**WHAT YOU SHOULD DO**
Copy the data that follows, character for character, minus the pictures.

Object class coordinate lists:
##########
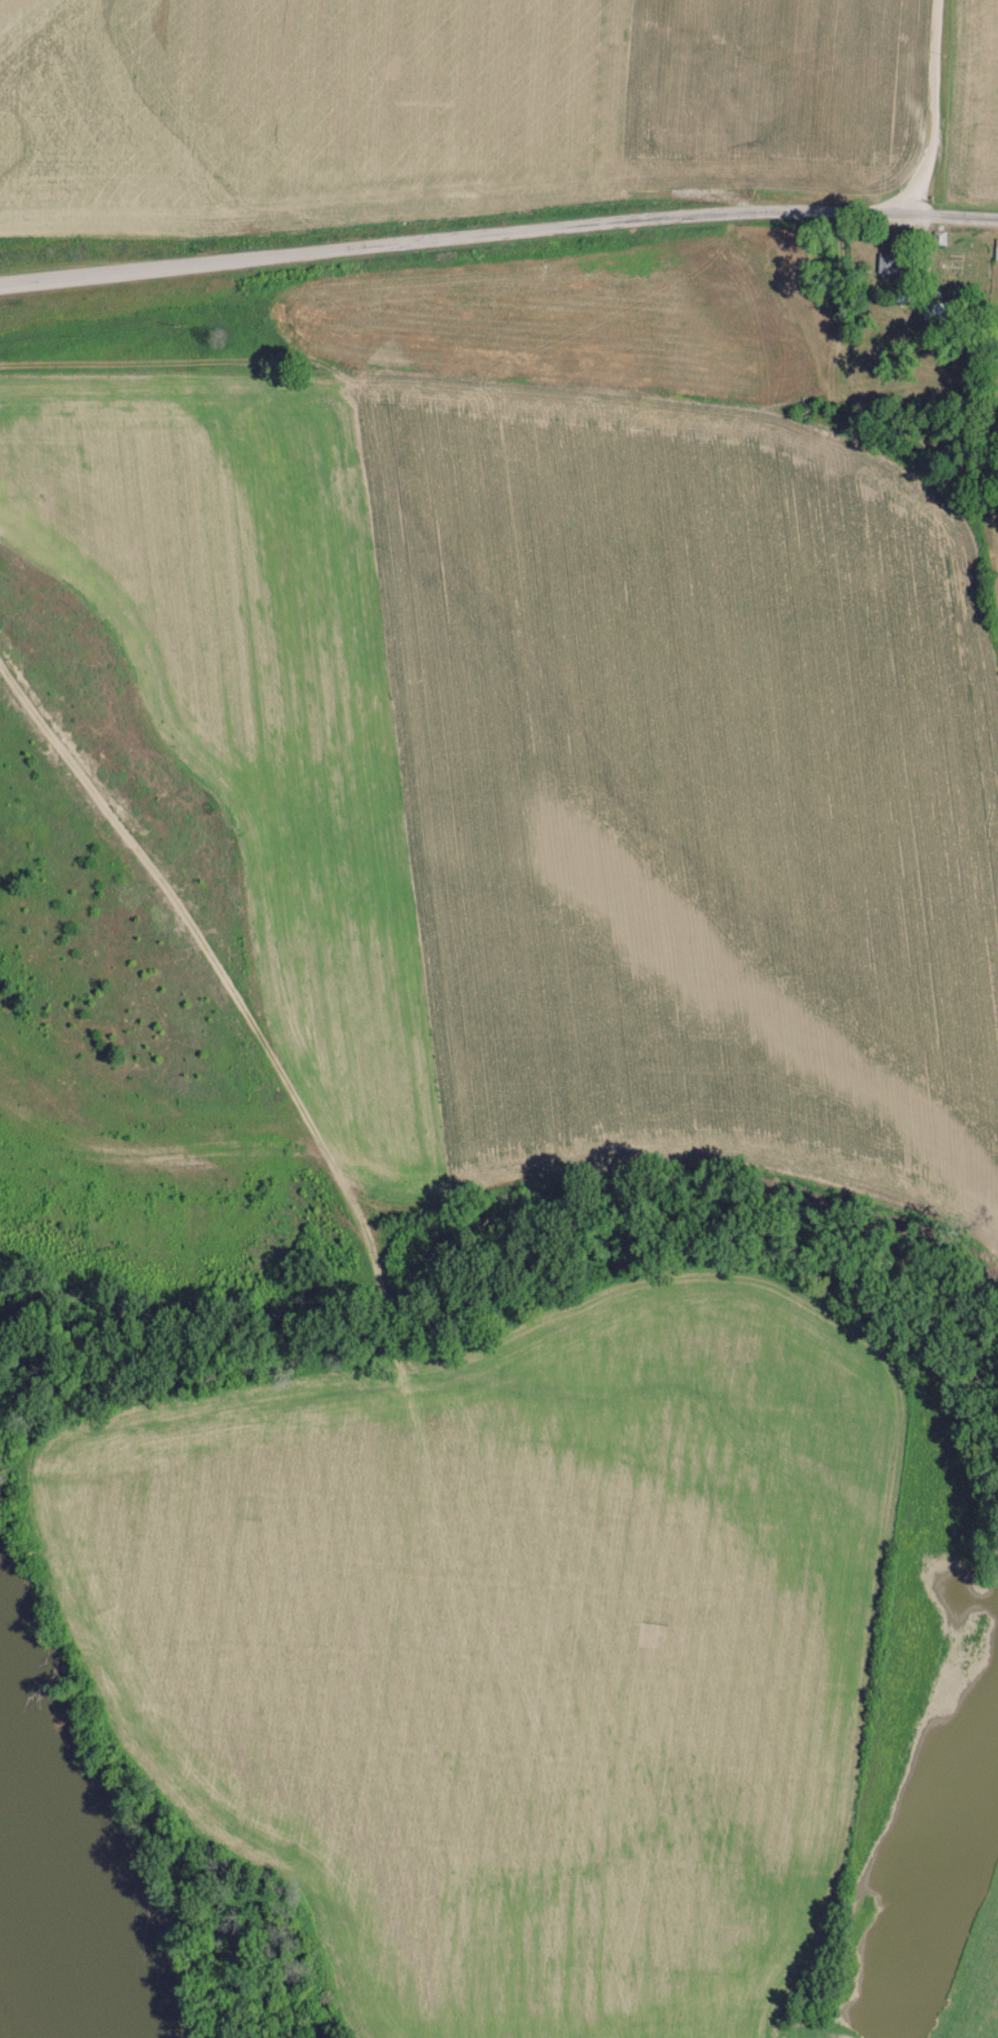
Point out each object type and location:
road: (935, 108)
road: (498, 232)
building: (939, 237)
building: (996, 248)
building: (889, 262)
building: (900, 295)
building: (938, 310)
road: (245, 1013)
river: (40, 1948)

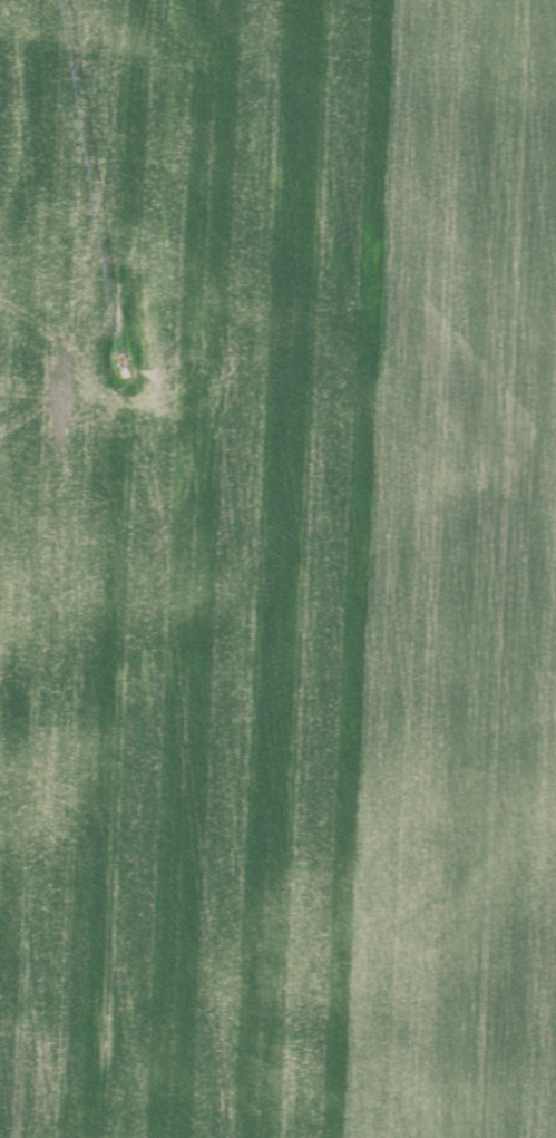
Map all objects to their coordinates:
crop: (278, 569)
##########
**THE COMPLETED TASK**
Point out each object type and location:
road: (935, 108)
road: (498, 232)
building: (939, 237)
building: (996, 248)
building: (889, 262)
building: (900, 295)
building: (938, 310)
road: (245, 1013)
river: (40, 1948)

Map all objects to their coordinates:
crop: (278, 569)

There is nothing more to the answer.